- _TASK PROMPT_
When you reach the line that contains "R7: 3.3 (+5V, IC7/IN-) -> 47 (+5V, IC7/IN-)" below, transcribe it and each line after it word for word to the end of the records, omitting pictures.

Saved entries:

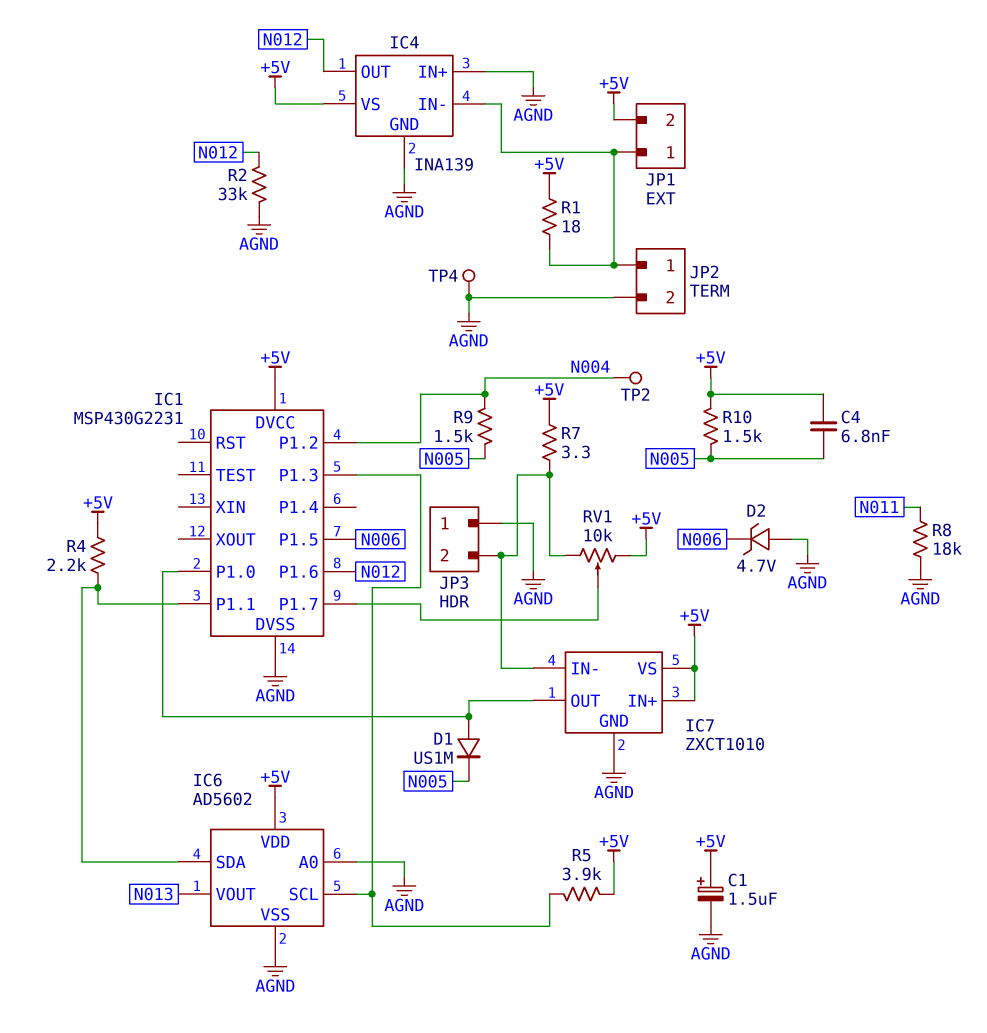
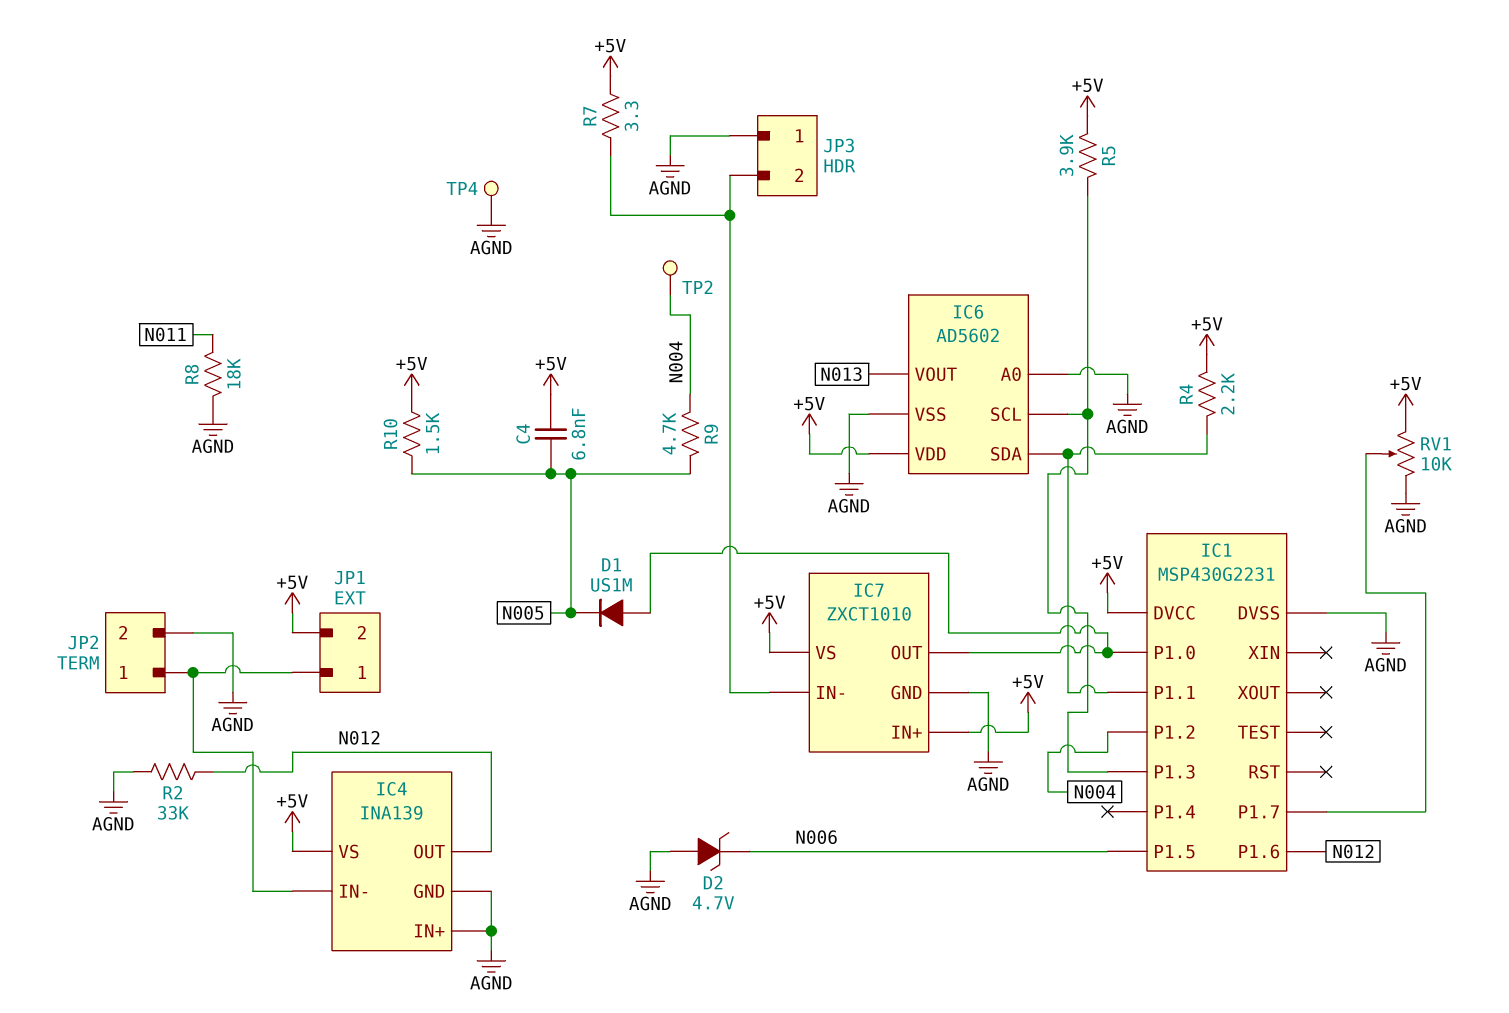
C1: 1.5uF (plus +5V, minus AGND) -> none
R1: 18 (+5V, IC4/IN-) -> none
R9: 1.5k (N004, N005) -> 4.7k (N004, N005)
RV1: 10k (+5V, IC7/IN-, wiper IC1/P1.7) -> 10k (+5V, AGND, wiper IC1/P1.7)

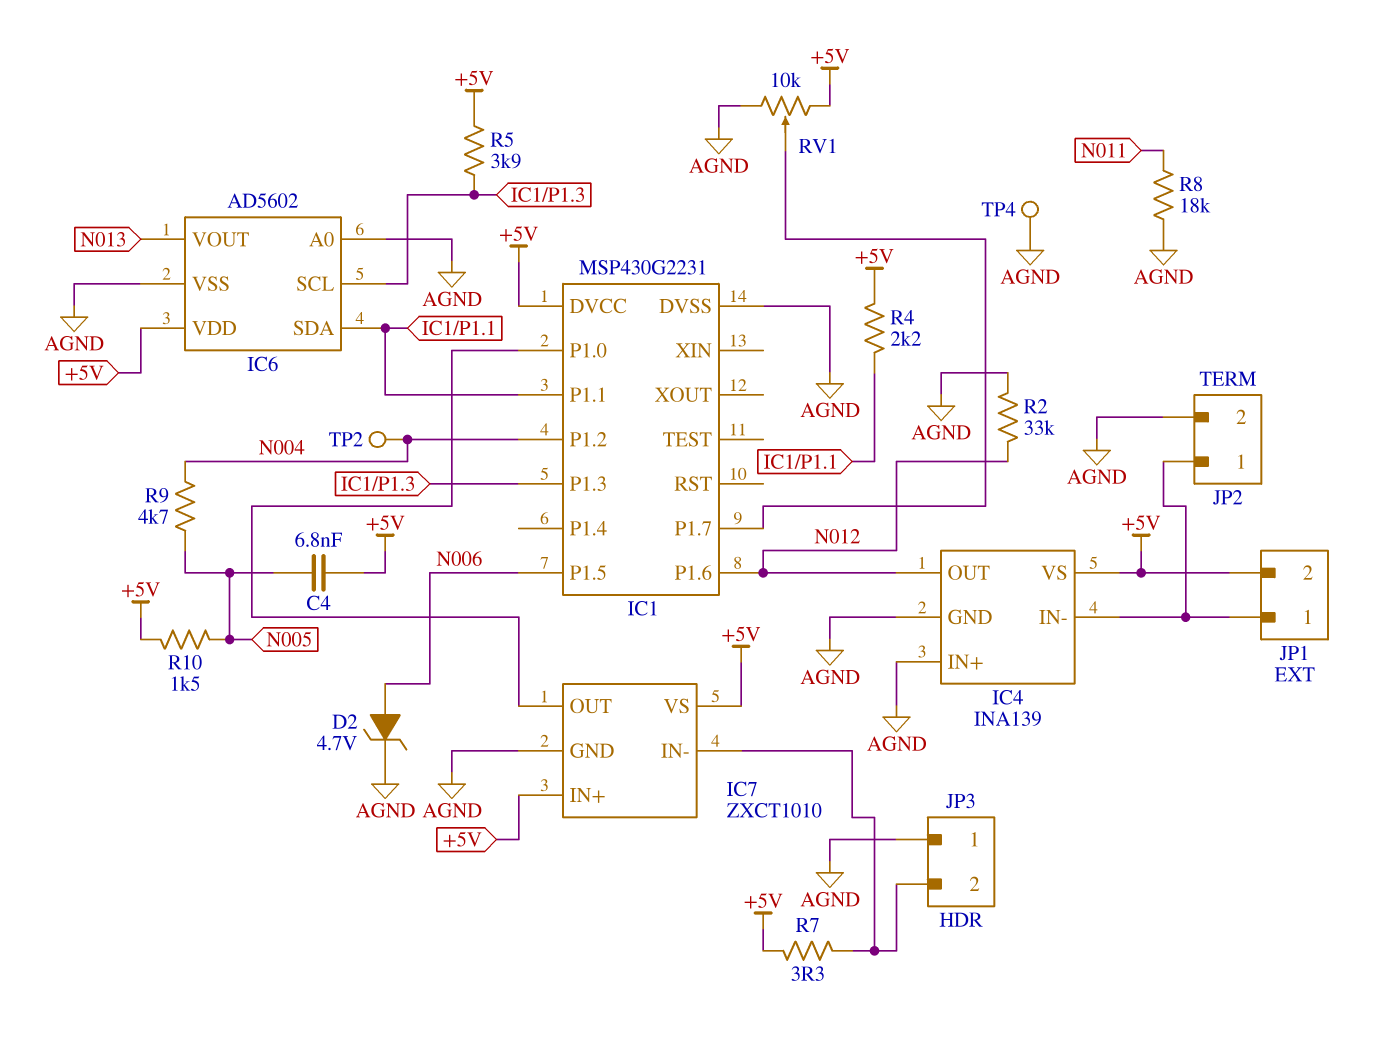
D1: diode US1M (A IC1/P1.0, K N005) -> none
D2: zener 4.7V (A AGND, K N006) -> zener 4.7V (A N006, K AGND)

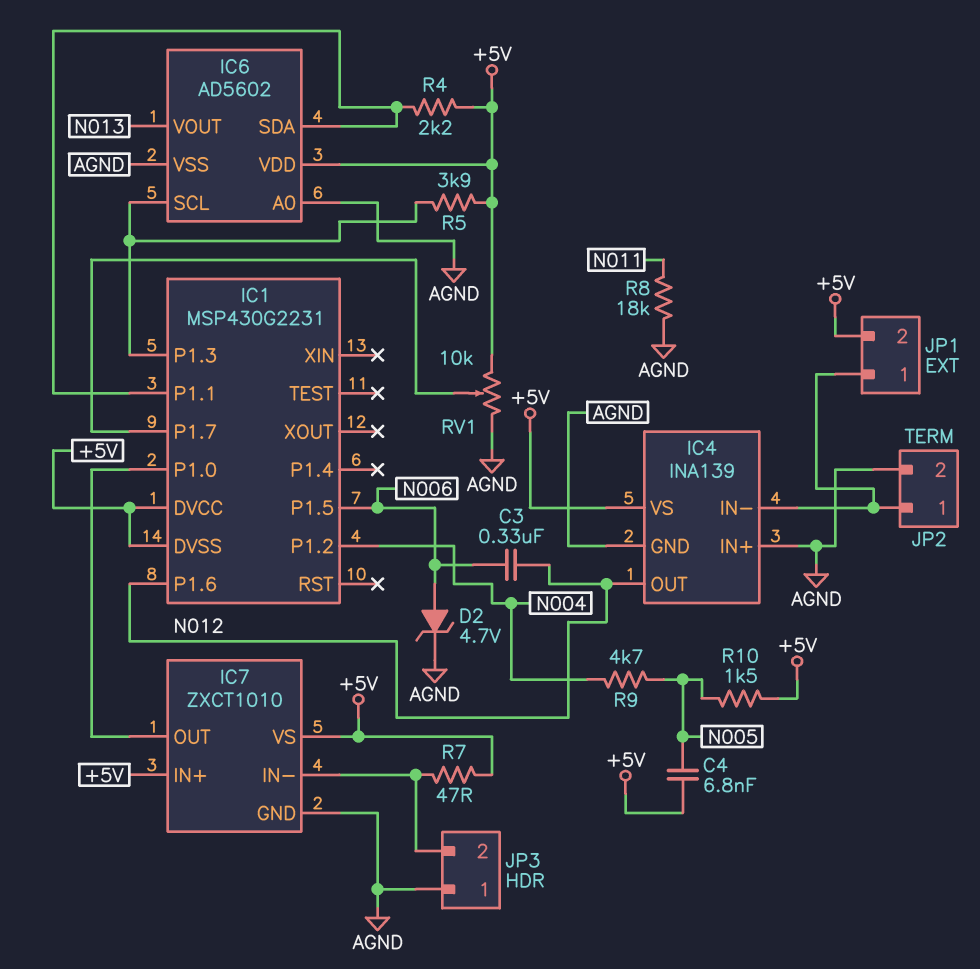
C3: none -> 330nF (N006, N012)
IC1 pin DVSS: AGND -> +5V
R2: 33k (AGND, N012) -> none
R7: 3.3 (+5V, IC7/IN-) -> 47 (+5V, IC7/IN-)
TP2: test point (N004) -> none
TP4: test point (AGND) -> none

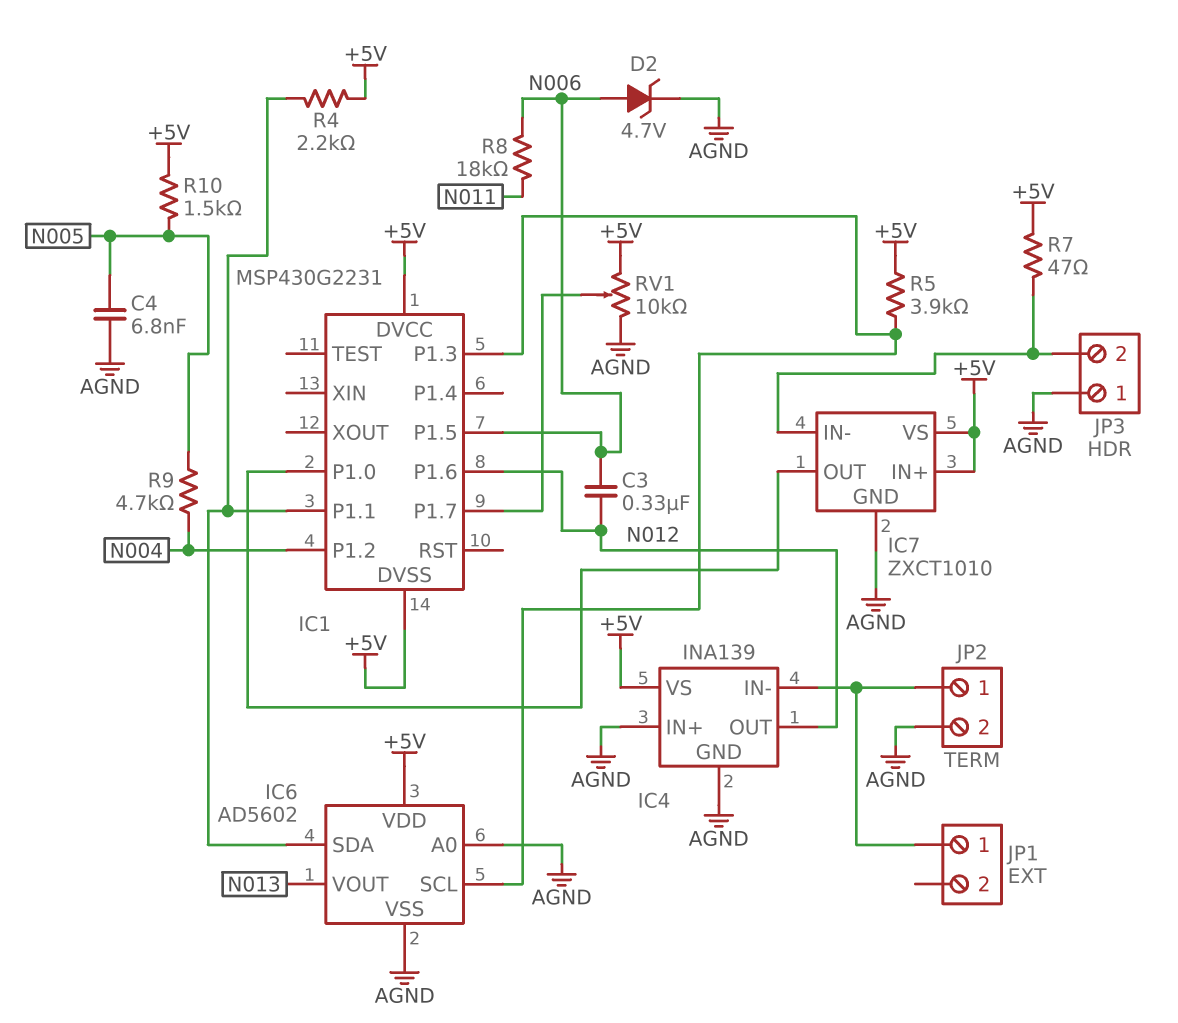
C4: 6.8nF (+5V, N005) -> 6.8nF (AGND, N005)
JP1 pin 2: +5V -> none
R8: 18k (AGND, N011) -> 18k (N006, N011)

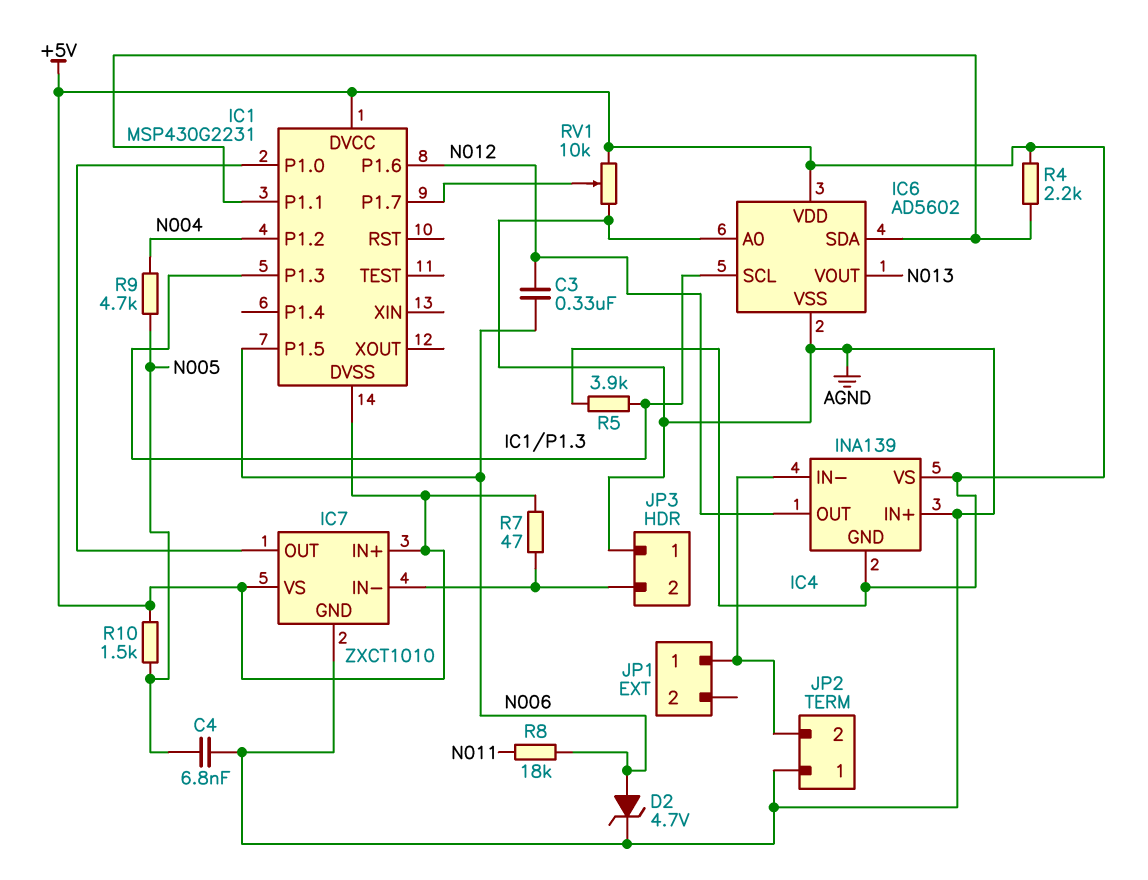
IC4 pin GND: AGND -> +5V
JP2 pin 1: IC4/IN- -> AGND
JP2 pin 2: AGND -> IC4/IN-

- _SOLUTION TO THIS EXERCISE_
R7: 3.3 (+5V, IC7/IN-) -> 47 (+5V, IC7/IN-)
TP2: test point (N004) -> none
TP4: test point (AGND) -> none

C4: 6.8nF (+5V, N005) -> 6.8nF (AGND, N005)
JP1 pin 2: +5V -> none
R8: 18k (AGND, N011) -> 18k (N006, N011)

IC4 pin GND: AGND -> +5V
JP2 pin 1: IC4/IN- -> AGND
JP2 pin 2: AGND -> IC4/IN-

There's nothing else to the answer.